What you need to do: Everything from the line that holds "(222, 168) = (610, 193): red" through the end of the data below should be output exactly, both ends included.

Extracted information:
· · ·

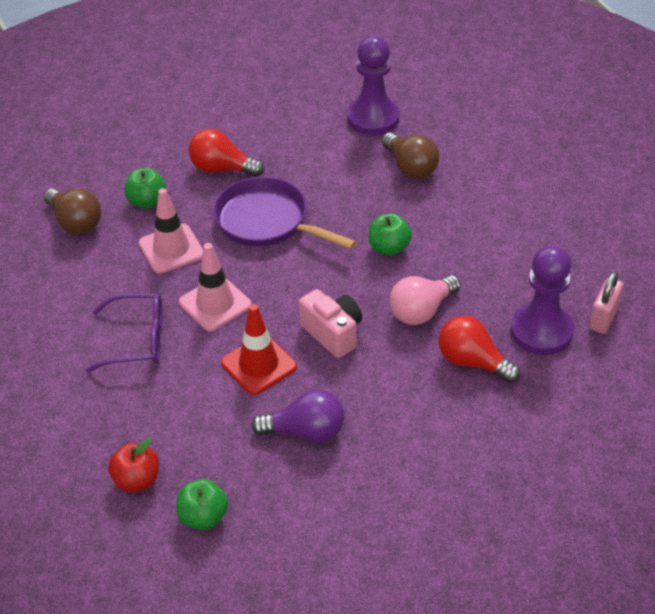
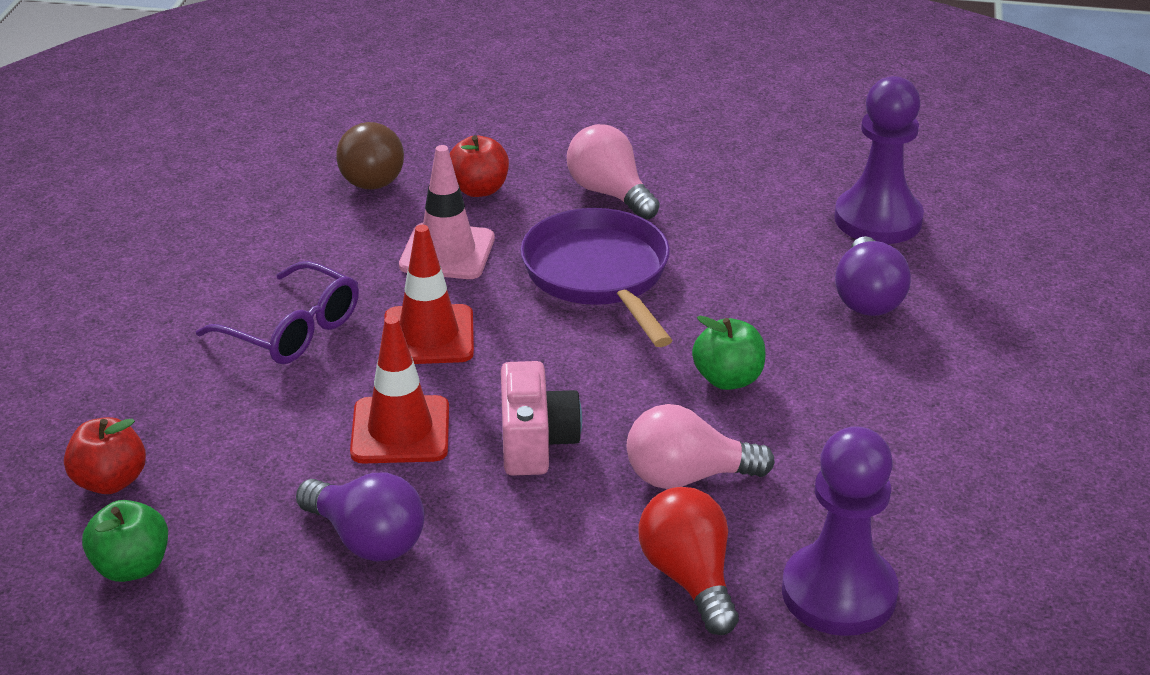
camera: 35 degrees right, 10 degrees down
(147, 201) = (479, 189): green apple -> red apple
(215, 304) = (428, 336): pink traffic cone -> red traffic cone
(222, 168) = (610, 193): red light bulb -> pink light bulb
(410, 167) = (867, 298): brown light bulb -> purple light bulb
(603, 318) = (960, 627): pink padlock -> none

· · ·

Solution to this problem:
(222, 168) = (610, 193): red light bulb -> pink light bulb
(410, 167) = (867, 298): brown light bulb -> purple light bulb
(603, 318) = (960, 627): pink padlock -> none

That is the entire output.